What is needed.
Whatever precedes the line containing "RGB3 pin G: RX -> 5" is not copied; that line and every line after it through the final one below are copied exactly, except pictures.

★ ★ ★ ★

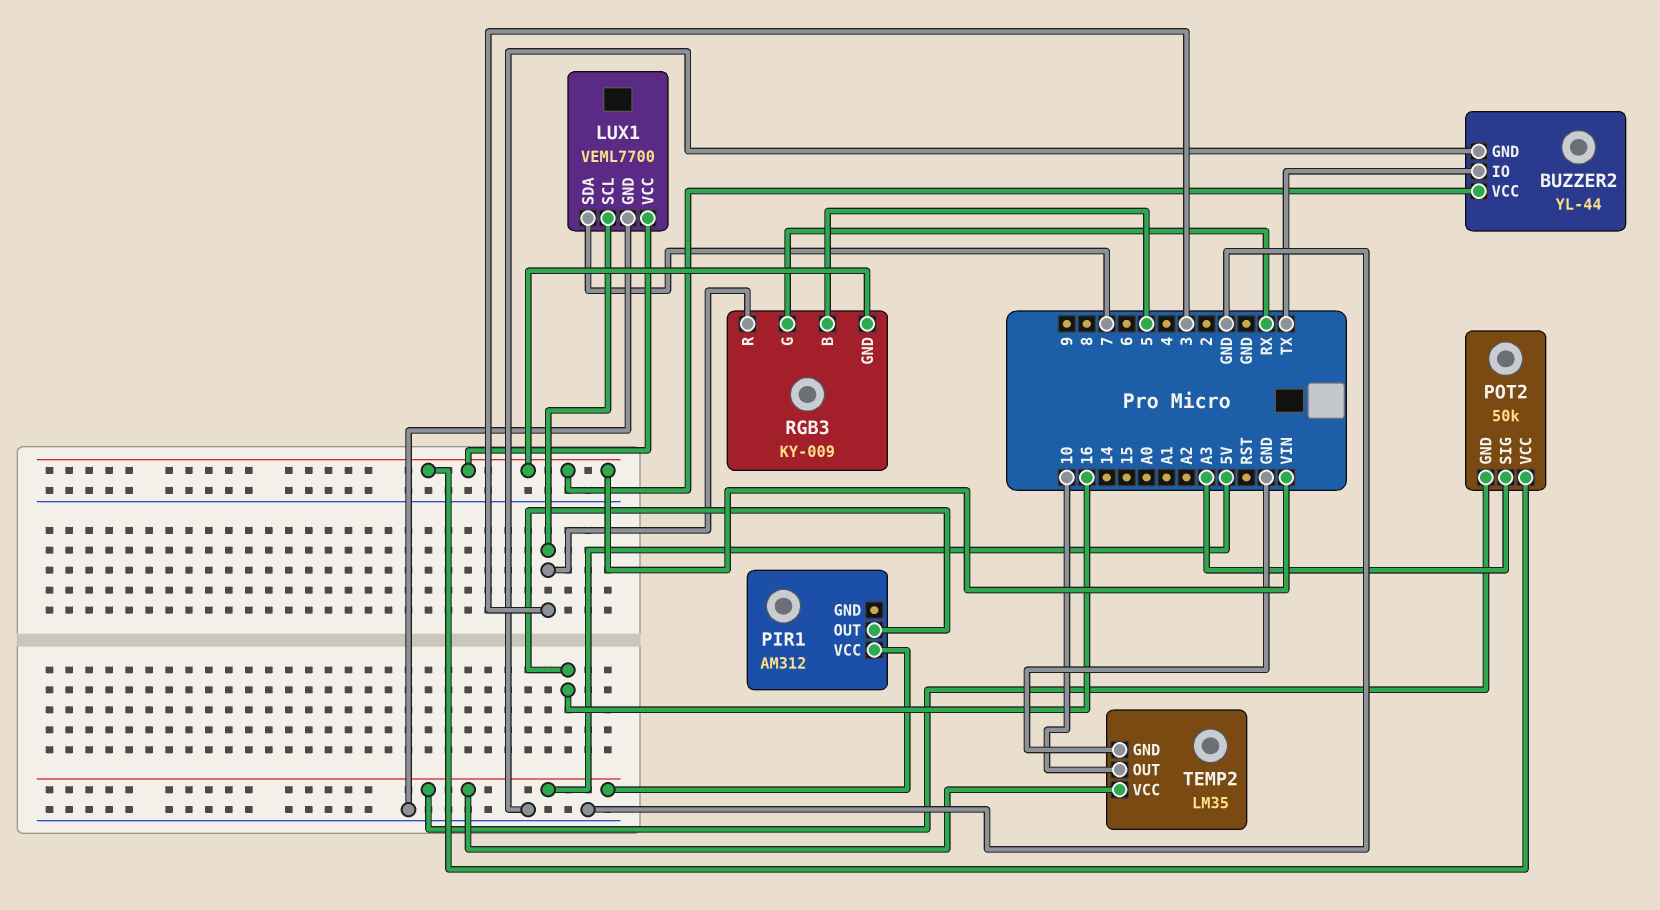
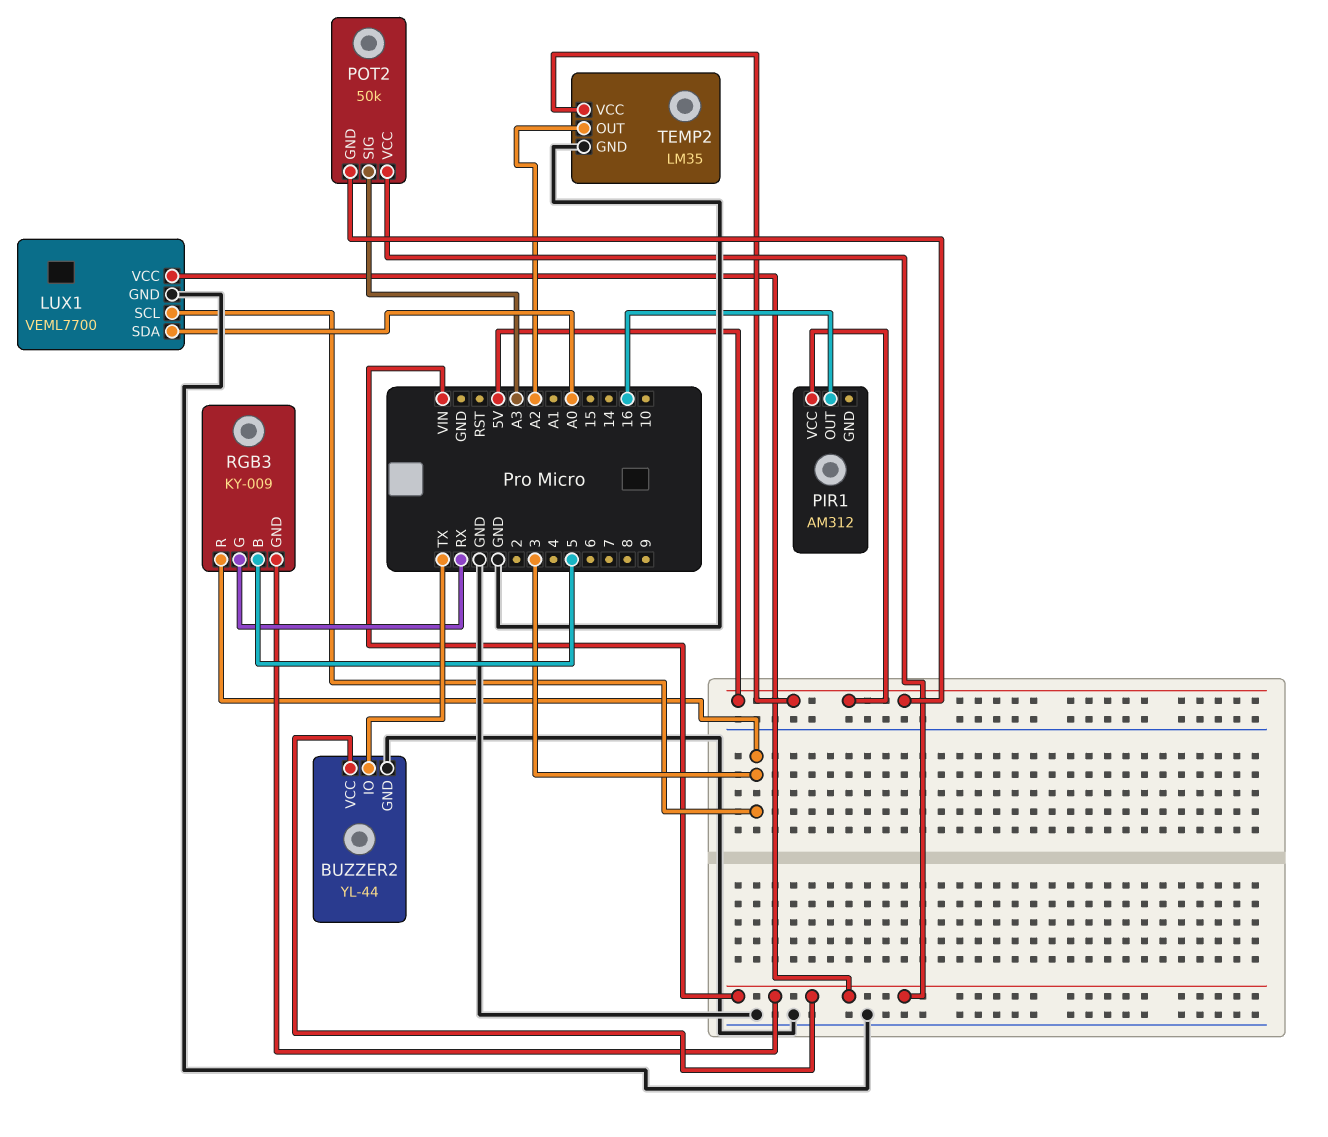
LUX1 pin SDA: 7 -> A0
TEMP2 pin OUT: 10 -> A2

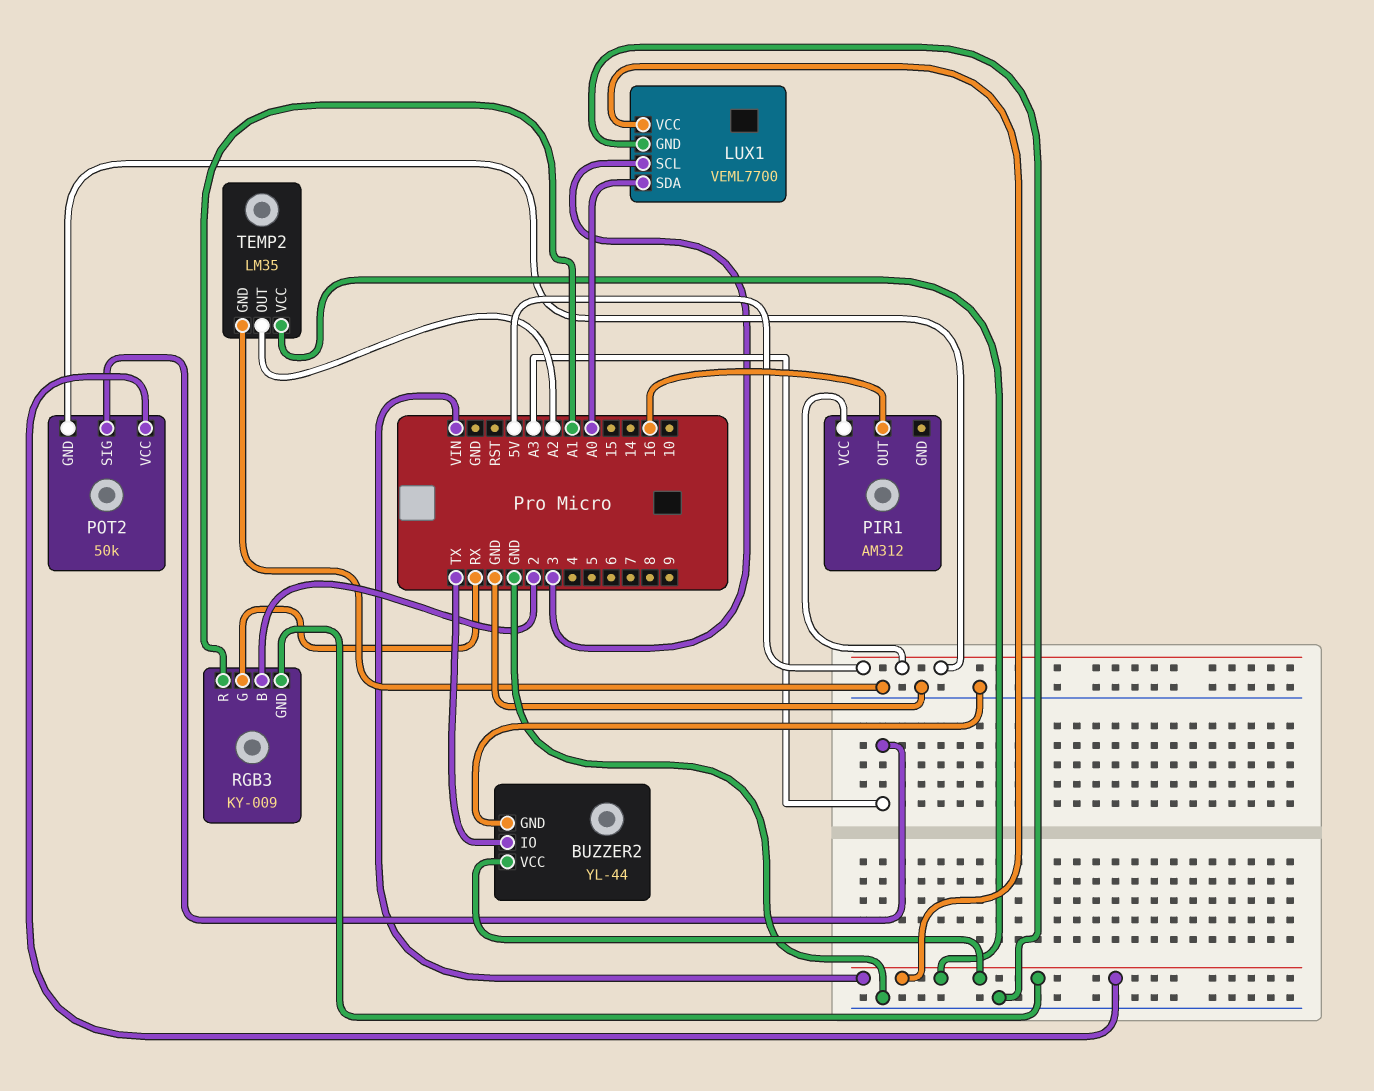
RGB3 pin B: 5 -> 2
RGB3 pin R: 3 -> A1
TEMP2 pin VCC: 5V -> VIN

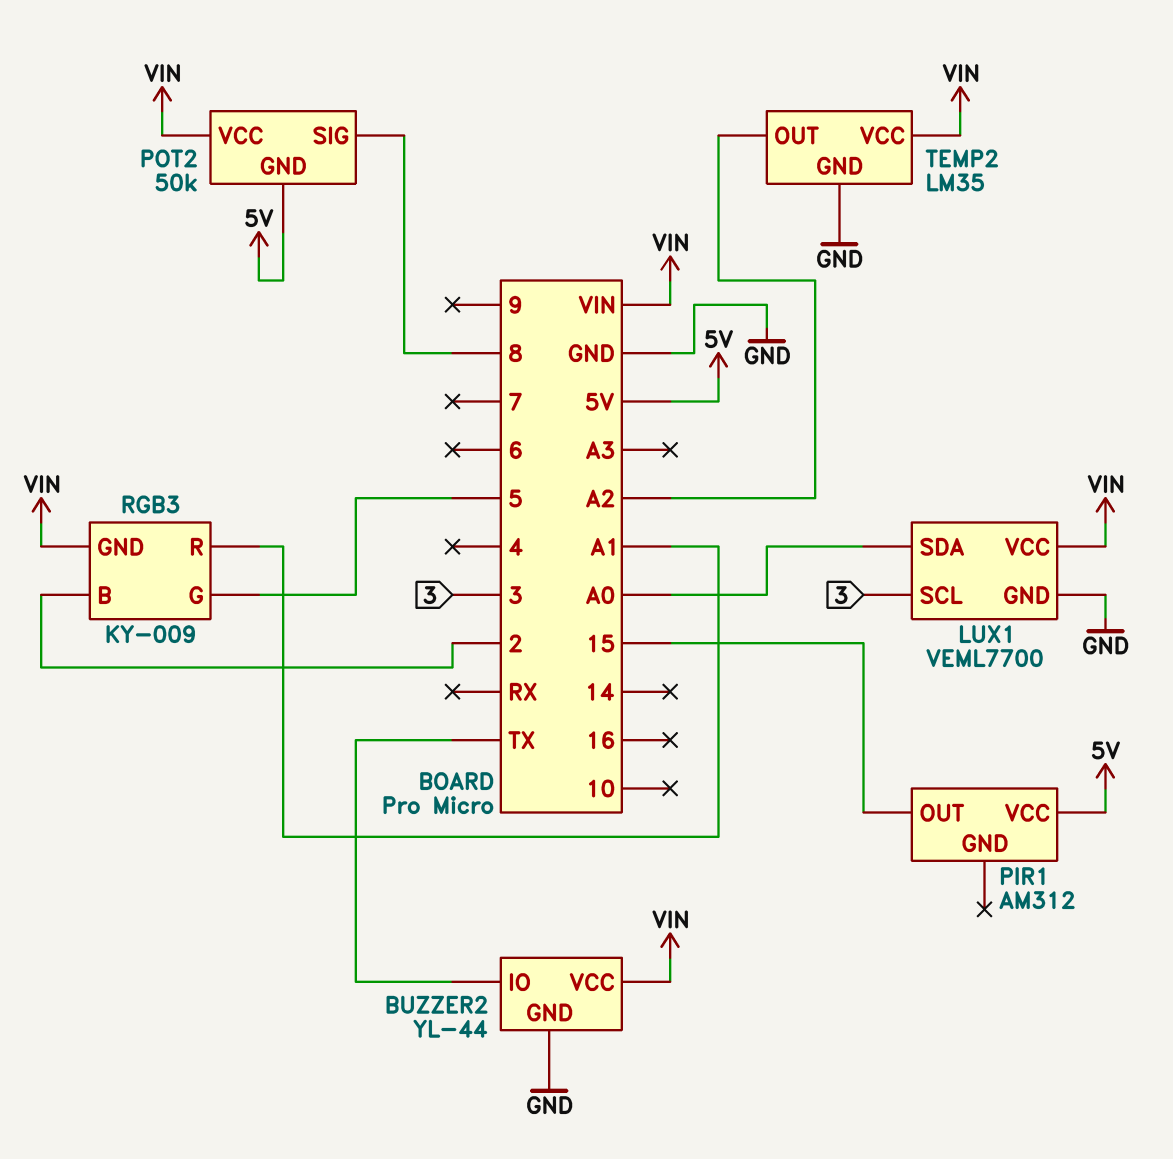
PIR1 pin OUT: 16 -> 15
POT2 pin SIG: A3 -> 8
RGB3 pin G: RX -> 5

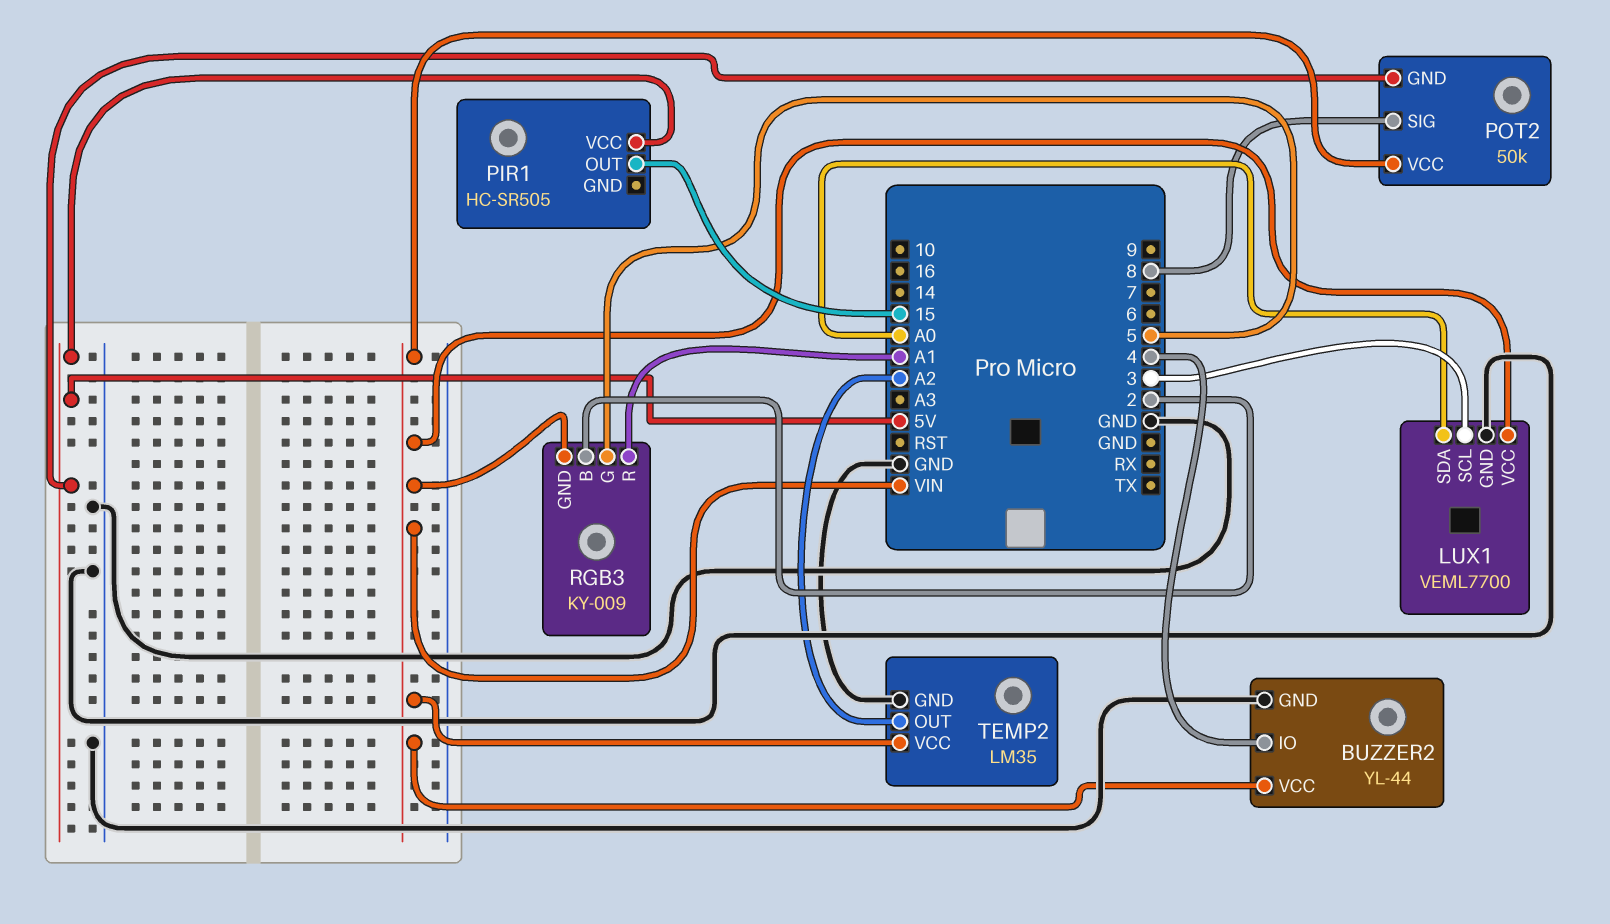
BUZZER2 pin IO: TX -> 4
PIR1: AM312 -> HC-SR505

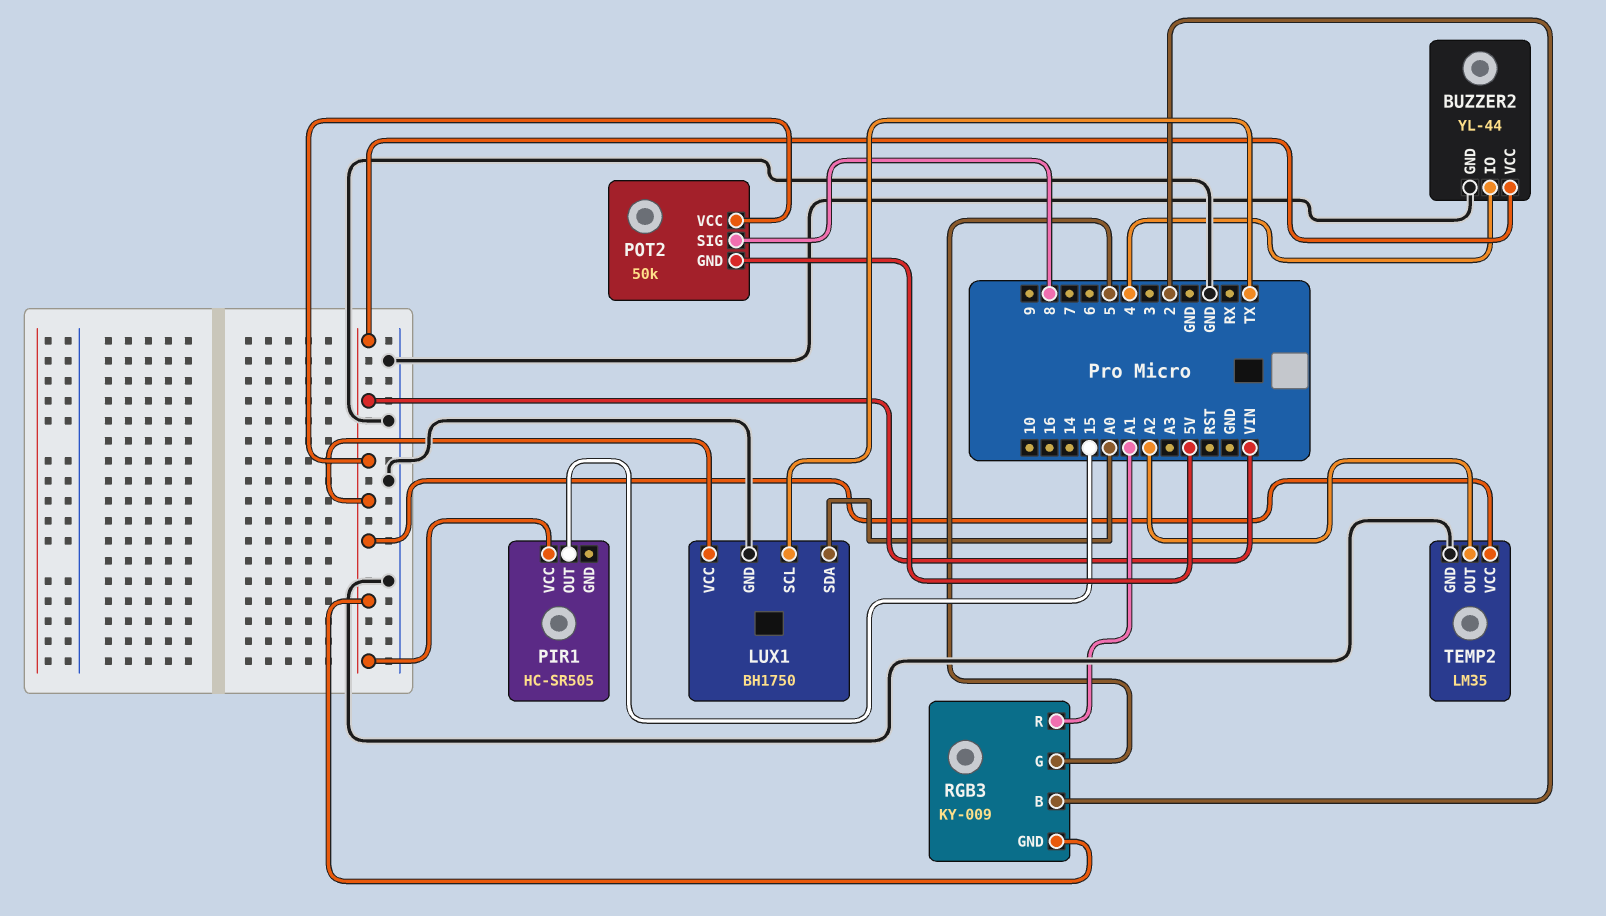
LUX1: VEML7700 -> BH1750
LUX1 pin SCL: 3 -> TX
PIR1 pin VCC: 5V -> VIN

★ ★ ★ ★

Task result.
RGB3 pin G: RX -> 5

BUZZER2 pin IO: TX -> 4
PIR1: AM312 -> HC-SR505

LUX1: VEML7700 -> BH1750
LUX1 pin SCL: 3 -> TX
PIR1 pin VCC: 5V -> VIN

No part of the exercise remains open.